╔══

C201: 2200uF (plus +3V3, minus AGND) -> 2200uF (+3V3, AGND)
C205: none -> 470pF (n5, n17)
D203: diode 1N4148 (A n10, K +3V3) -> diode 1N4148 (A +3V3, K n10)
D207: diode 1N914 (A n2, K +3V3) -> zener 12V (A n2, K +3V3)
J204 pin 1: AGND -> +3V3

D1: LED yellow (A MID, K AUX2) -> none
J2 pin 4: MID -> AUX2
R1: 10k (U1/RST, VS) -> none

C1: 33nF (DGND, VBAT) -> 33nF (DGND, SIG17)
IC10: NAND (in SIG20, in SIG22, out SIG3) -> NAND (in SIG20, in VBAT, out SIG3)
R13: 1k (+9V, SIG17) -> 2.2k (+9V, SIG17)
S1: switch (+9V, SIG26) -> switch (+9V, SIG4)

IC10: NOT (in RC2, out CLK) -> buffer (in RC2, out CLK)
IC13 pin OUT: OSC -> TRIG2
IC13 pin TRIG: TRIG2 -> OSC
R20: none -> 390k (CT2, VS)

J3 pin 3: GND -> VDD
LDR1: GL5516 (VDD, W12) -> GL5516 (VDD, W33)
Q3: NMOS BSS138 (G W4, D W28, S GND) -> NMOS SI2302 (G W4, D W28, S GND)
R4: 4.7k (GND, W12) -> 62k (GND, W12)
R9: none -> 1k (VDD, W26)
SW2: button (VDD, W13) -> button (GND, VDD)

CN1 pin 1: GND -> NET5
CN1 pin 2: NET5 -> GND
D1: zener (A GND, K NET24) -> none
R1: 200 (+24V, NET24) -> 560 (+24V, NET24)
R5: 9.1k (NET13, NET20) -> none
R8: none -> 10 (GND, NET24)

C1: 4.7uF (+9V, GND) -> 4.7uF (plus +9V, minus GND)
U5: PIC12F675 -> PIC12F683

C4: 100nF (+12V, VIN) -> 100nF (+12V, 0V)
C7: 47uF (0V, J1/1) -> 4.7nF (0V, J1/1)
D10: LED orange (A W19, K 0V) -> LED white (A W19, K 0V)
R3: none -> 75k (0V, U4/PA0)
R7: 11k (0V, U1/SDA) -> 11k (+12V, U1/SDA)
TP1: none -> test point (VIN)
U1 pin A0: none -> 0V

╚══

Work order
Filter the records above down to the lines containing "VBAT".

Completed task
C1: 33nF (DGND, VBAT) -> 33nF (DGND, SIG17)
IC10: NAND (in SIG20, in SIG22, out SIG3) -> NAND (in SIG20, in VBAT, out SIG3)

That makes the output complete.